* **Work request**
Starting at the line that holds "none -> white brick H10:I10 level 1" and stopping at the line that holds "white brick C1:C2", restate the records below word for word, with both of those lines included.

* **Dataset excerpts**
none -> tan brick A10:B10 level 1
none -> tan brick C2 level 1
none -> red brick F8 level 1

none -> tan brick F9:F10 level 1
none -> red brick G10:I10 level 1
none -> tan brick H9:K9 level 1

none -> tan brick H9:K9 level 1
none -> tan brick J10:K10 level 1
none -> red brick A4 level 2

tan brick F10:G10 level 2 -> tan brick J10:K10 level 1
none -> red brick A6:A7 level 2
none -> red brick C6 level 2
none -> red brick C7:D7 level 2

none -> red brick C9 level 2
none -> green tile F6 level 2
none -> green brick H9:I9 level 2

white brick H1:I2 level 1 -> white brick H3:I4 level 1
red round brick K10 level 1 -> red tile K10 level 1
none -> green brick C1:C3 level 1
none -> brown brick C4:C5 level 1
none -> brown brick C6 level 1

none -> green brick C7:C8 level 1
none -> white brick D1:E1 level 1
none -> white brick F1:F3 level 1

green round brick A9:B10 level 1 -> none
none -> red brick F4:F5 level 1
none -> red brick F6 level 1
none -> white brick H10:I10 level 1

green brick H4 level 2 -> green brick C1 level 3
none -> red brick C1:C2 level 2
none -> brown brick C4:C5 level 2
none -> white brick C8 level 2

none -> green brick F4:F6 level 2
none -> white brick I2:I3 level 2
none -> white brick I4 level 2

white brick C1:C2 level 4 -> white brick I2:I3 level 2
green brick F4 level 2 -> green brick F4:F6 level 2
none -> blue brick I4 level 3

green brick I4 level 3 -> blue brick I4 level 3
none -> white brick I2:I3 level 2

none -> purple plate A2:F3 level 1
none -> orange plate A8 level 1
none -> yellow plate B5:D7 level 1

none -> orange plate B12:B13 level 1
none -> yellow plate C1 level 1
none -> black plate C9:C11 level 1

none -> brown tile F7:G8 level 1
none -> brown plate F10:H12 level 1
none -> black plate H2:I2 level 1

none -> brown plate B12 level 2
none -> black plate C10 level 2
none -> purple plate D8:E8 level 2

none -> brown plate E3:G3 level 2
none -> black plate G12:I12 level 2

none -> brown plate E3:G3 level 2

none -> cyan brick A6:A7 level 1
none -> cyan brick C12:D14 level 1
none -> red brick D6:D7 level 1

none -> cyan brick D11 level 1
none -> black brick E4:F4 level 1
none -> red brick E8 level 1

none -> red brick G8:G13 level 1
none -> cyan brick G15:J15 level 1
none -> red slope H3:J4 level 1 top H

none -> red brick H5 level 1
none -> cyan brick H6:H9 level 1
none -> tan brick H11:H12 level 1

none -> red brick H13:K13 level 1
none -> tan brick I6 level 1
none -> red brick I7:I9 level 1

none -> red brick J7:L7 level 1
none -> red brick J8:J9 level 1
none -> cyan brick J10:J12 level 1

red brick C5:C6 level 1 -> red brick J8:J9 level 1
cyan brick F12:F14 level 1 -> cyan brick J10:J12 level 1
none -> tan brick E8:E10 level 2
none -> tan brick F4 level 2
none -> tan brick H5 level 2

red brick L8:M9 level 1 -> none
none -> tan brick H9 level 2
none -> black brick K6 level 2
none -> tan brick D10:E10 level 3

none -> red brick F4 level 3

* **Solution to this exercise**
none -> white brick H10:I10 level 1

green brick H4 level 2 -> green brick C1 level 3
none -> red brick C1:C2 level 2
none -> brown brick C4:C5 level 2
none -> white brick C8 level 2

none -> green brick F4:F6 level 2
none -> white brick I2:I3 level 2
none -> white brick I4 level 2

white brick C1:C2 level 4 -> white brick I2:I3 level 2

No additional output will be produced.